Change detection data
⁂

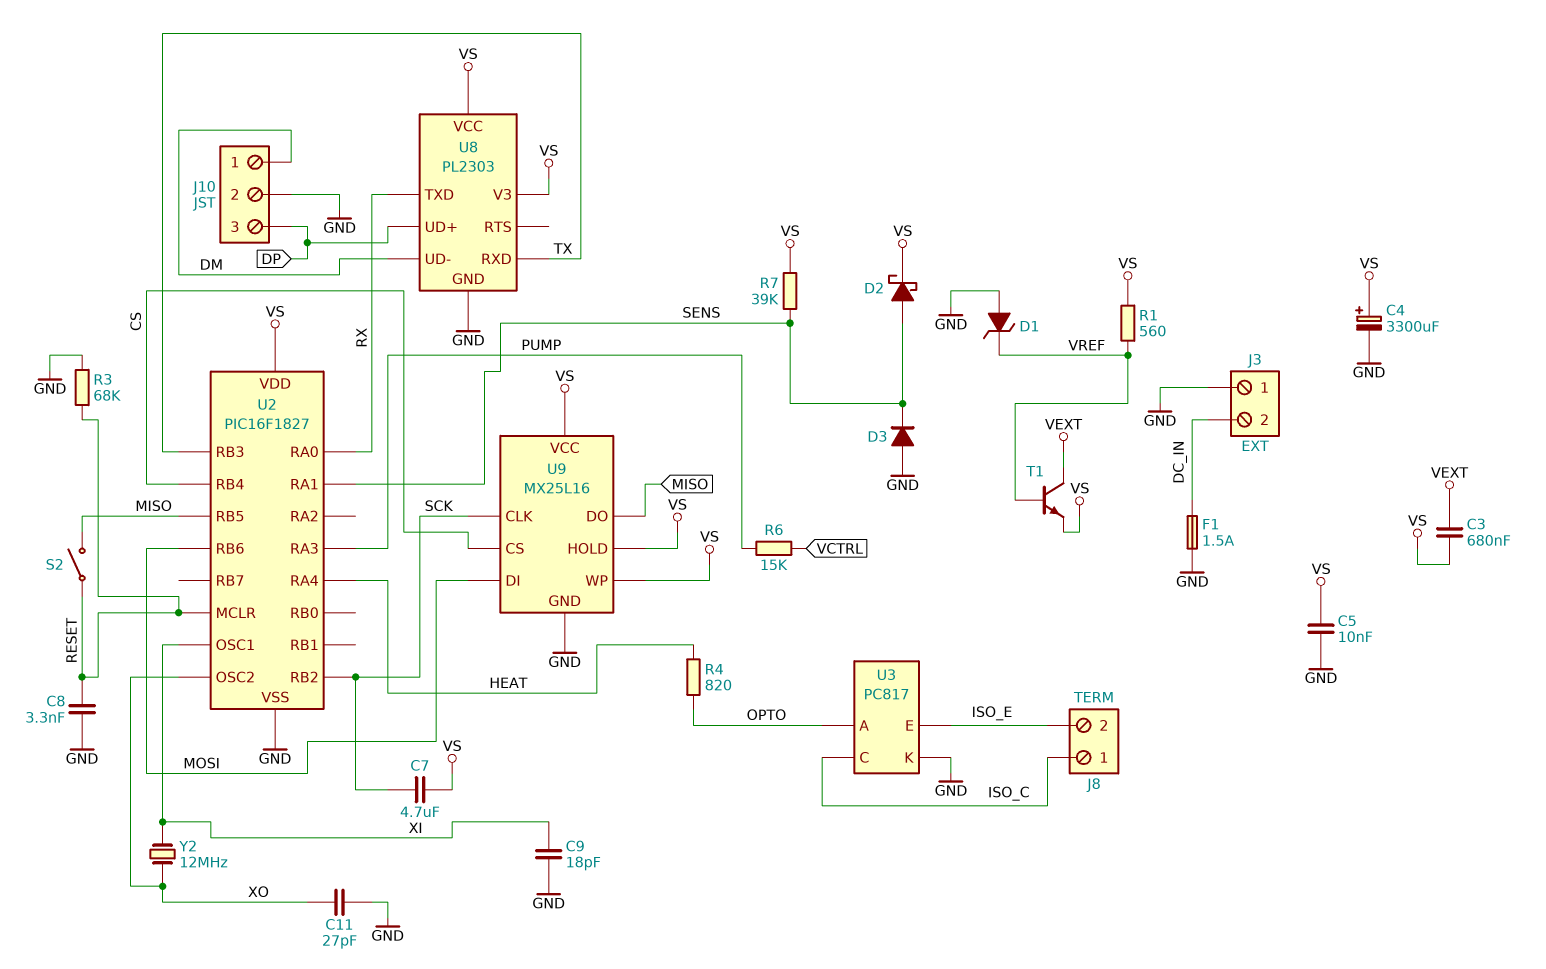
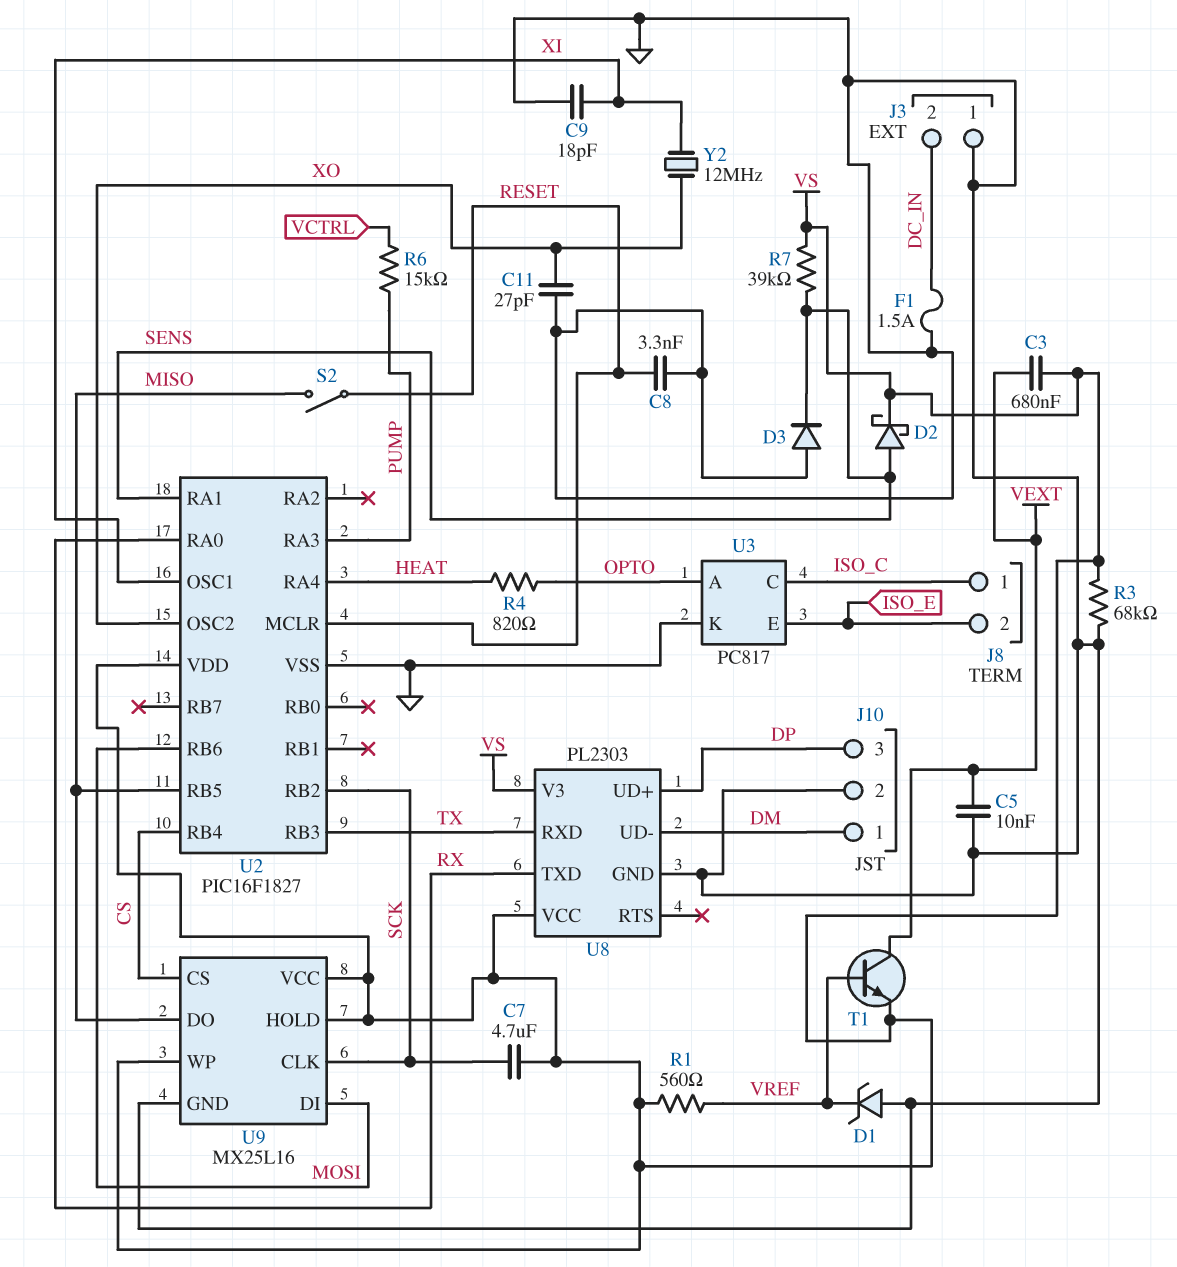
C4: 3300uF (plus VS, minus GND) -> none
C5: 10nF (GND, VS) -> 10nF (GND, VEXT)
R3: 68k (GND, RESET) -> 68k (GND, VS)

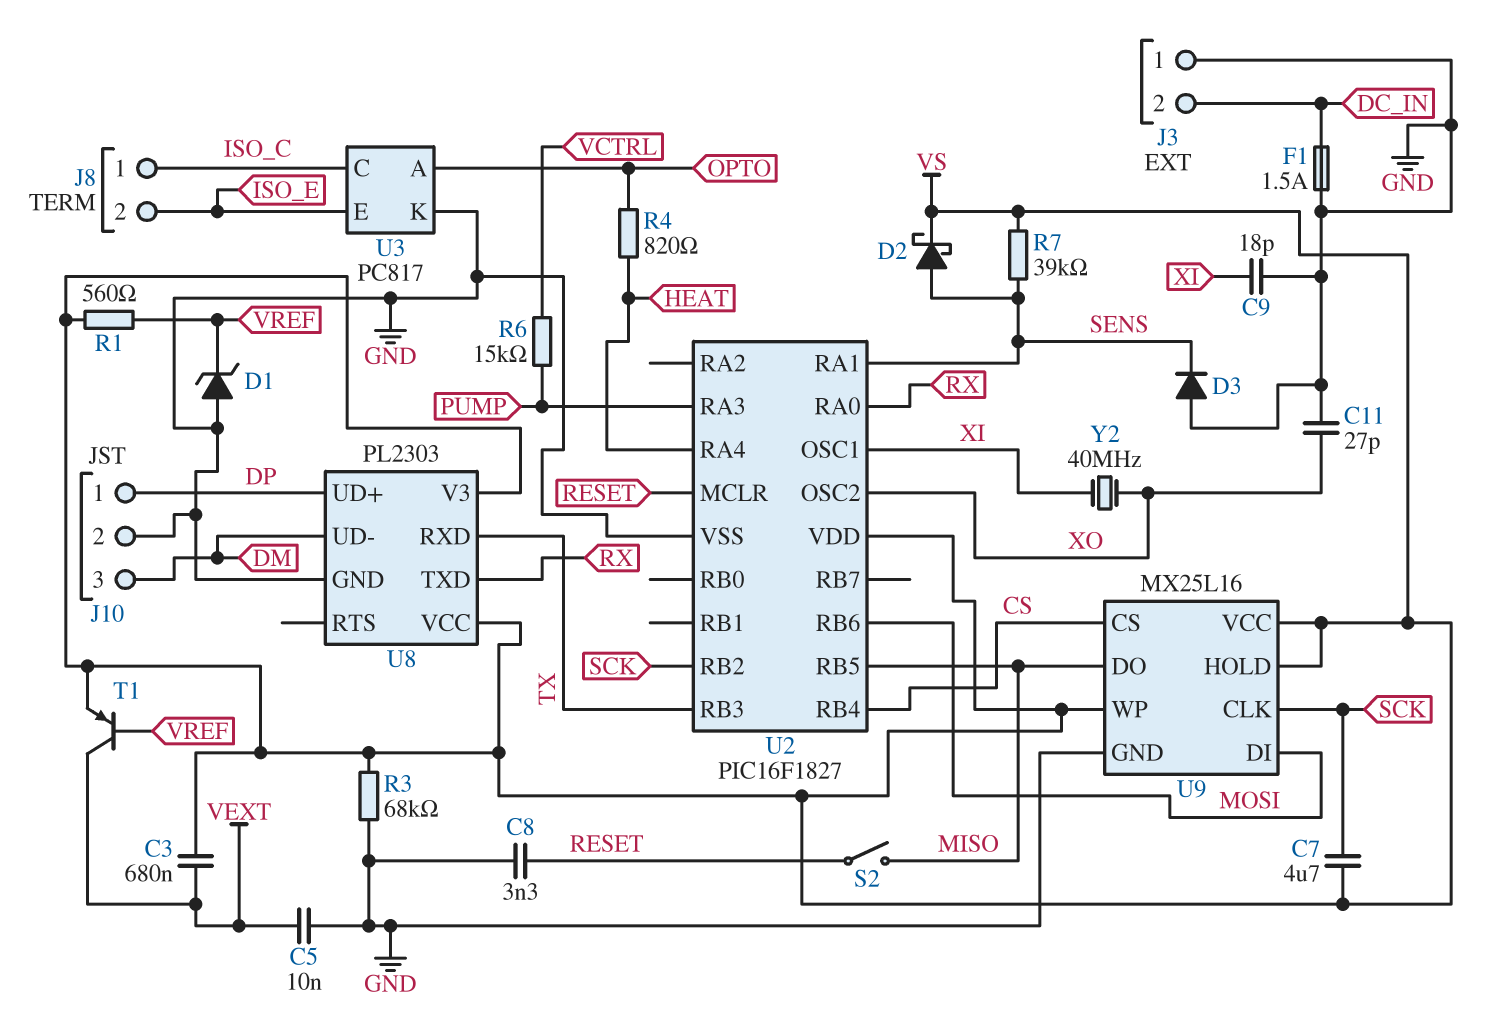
J10 pin 1: DM -> DP
J10 pin 3: DP -> DM
T1: NPN (B VREF, C VEXT, E VS) -> PNP (B VREF, C VEXT, E VS)
Y2: 12MHz (XI, XO) -> 40MHz (XI, XO)

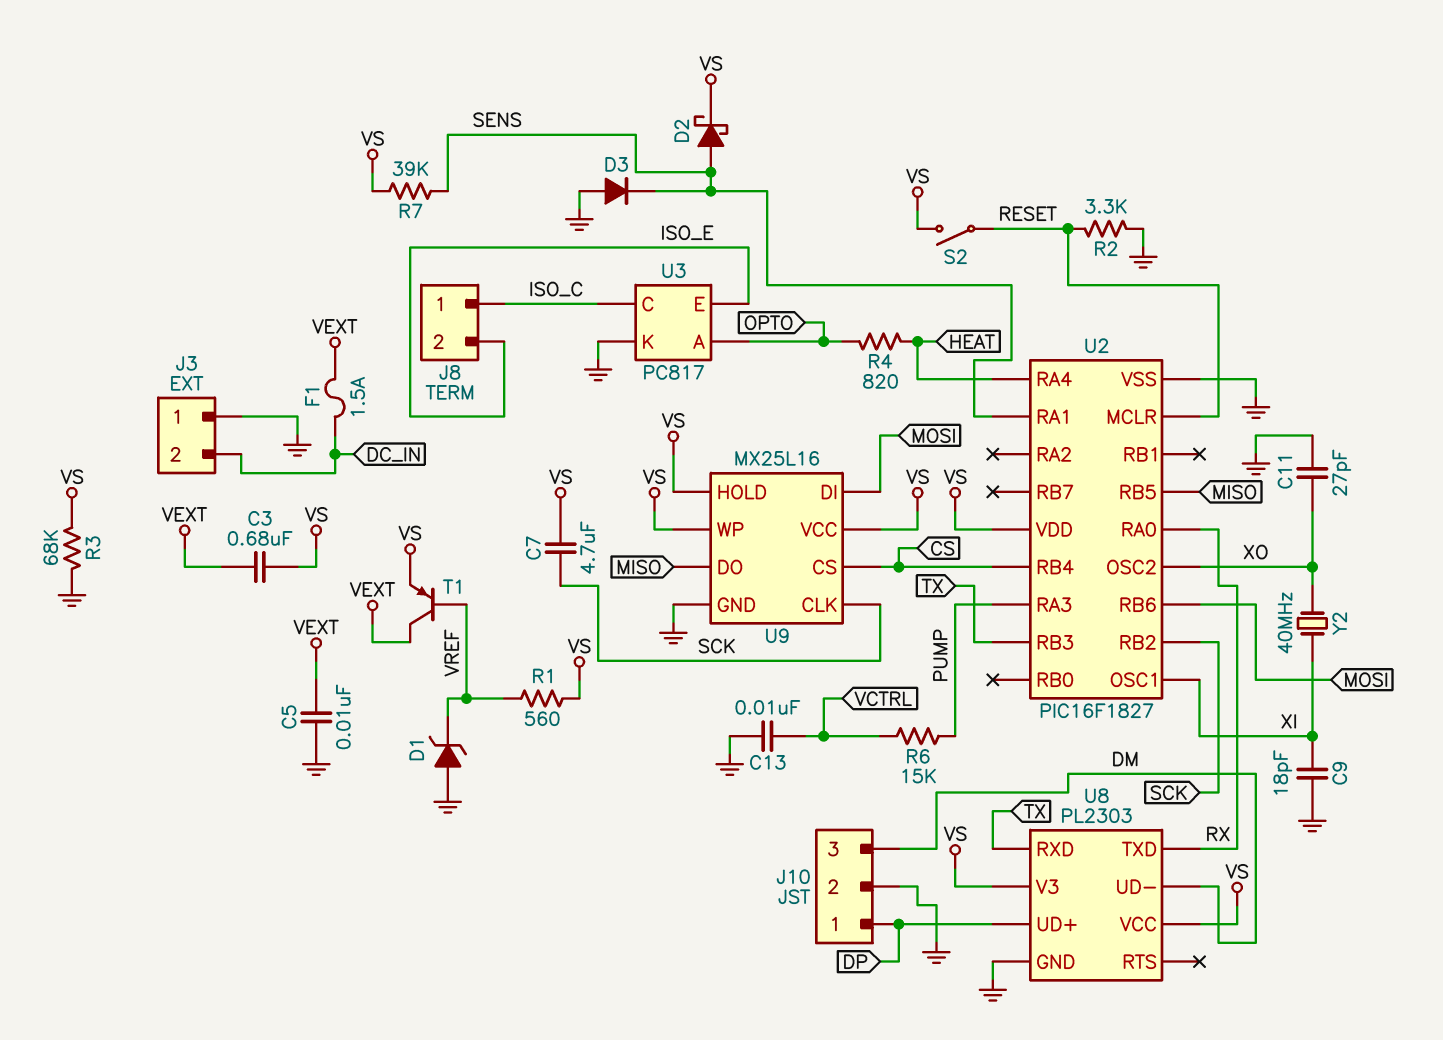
C8: 3.3nF (GND, RESET) -> none
C13: none -> 10nF (GND, VCTRL)
F1: 1.5A (DC_IN, GND) -> 1.5A (DC_IN, VEXT)
R2: none -> 3.3k (GND, RESET)
S2: switch (MISO, RESET) -> switch (RESET, VS)

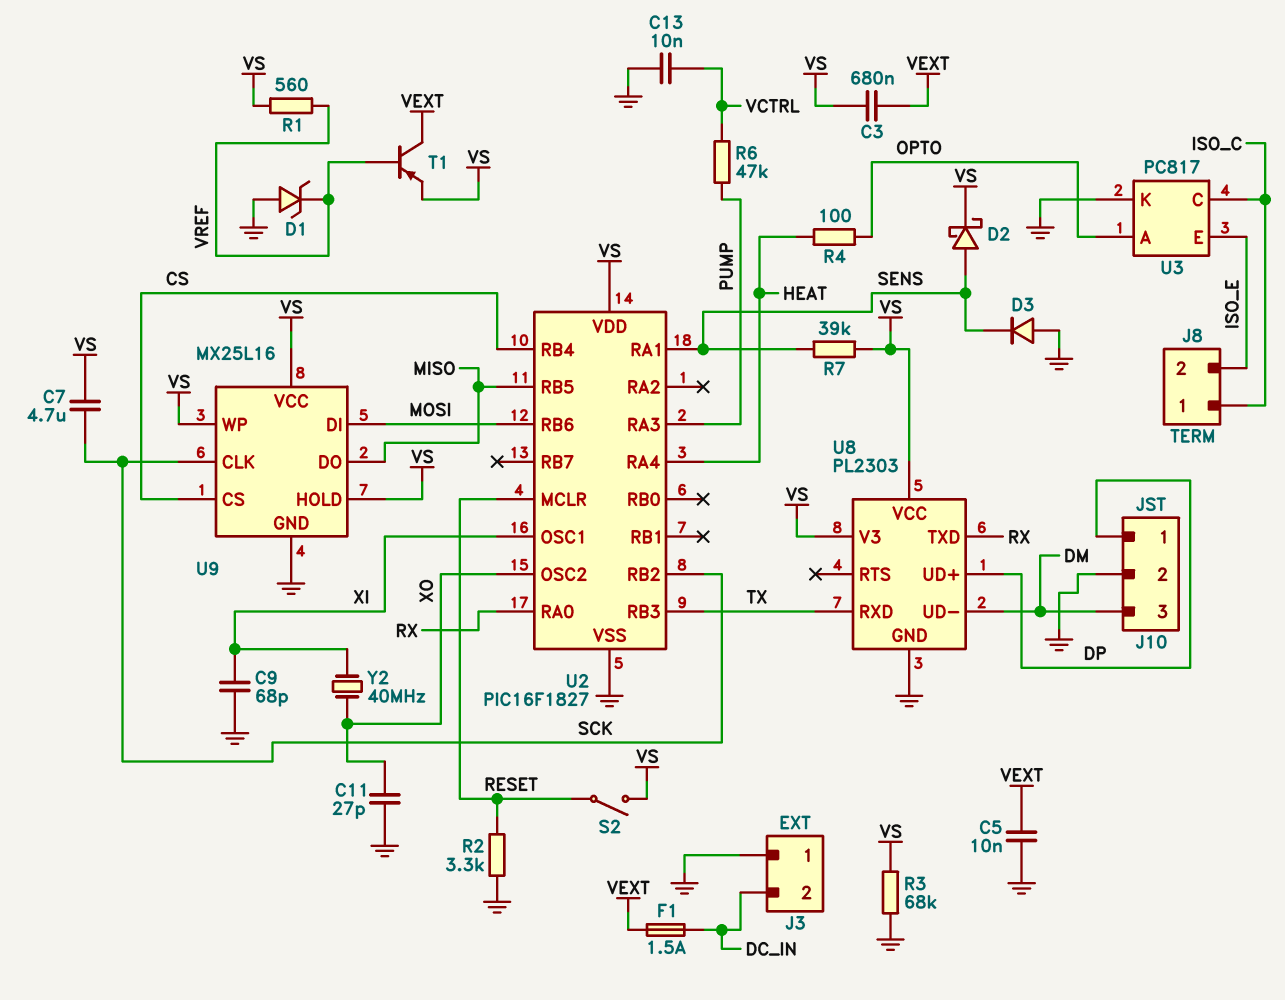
C9: 18pF (GND, XI) -> 68pF (GND, XI)
R4: 820 (HEAT, OPTO) -> 100 (HEAT, OPTO)
R6: 15k (PUMP, VCTRL) -> 47k (PUMP, VCTRL)

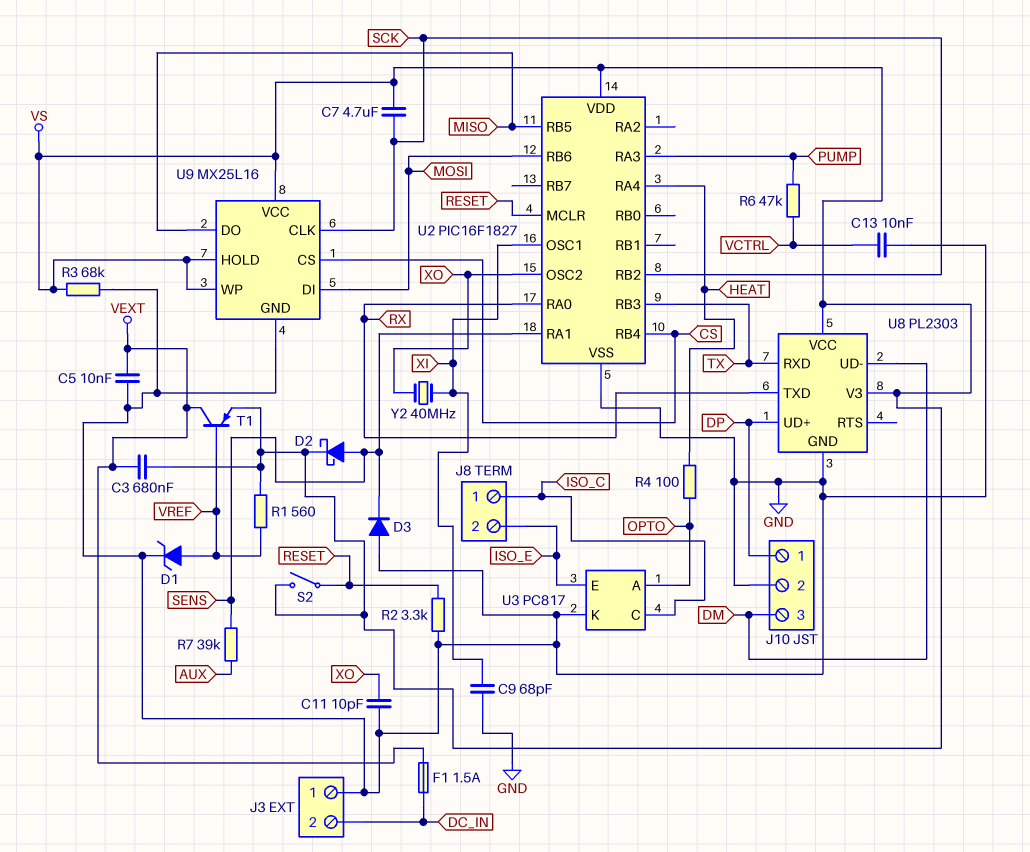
C11: 27pF (GND, XO) -> 10pF (GND, XO)
D1: zener (A GND, K VREF) -> zener (A VREF, K GND)
R7: 39k (SENS, VS) -> 39k (AUX, SENS)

⁂

WHAT THE TASK ASKS: Exactly the lines from the one containing "J10 pin 1: DM -> DP" through the end of the data above: repeat those, both ends included, and nothing else. Skip the pictures.

WRITTEN RESPONSE:
J10 pin 1: DM -> DP
J10 pin 3: DP -> DM
T1: NPN (B VREF, C VEXT, E VS) -> PNP (B VREF, C VEXT, E VS)
Y2: 12MHz (XI, XO) -> 40MHz (XI, XO)

C8: 3.3nF (GND, RESET) -> none
C13: none -> 10nF (GND, VCTRL)
F1: 1.5A (DC_IN, GND) -> 1.5A (DC_IN, VEXT)
R2: none -> 3.3k (GND, RESET)
S2: switch (MISO, RESET) -> switch (RESET, VS)

C9: 18pF (GND, XI) -> 68pF (GND, XI)
R4: 820 (HEAT, OPTO) -> 100 (HEAT, OPTO)
R6: 15k (PUMP, VCTRL) -> 47k (PUMP, VCTRL)

C11: 27pF (GND, XO) -> 10pF (GND, XO)
D1: zener (A GND, K VREF) -> zener (A VREF, K GND)
R7: 39k (SENS, VS) -> 39k (AUX, SENS)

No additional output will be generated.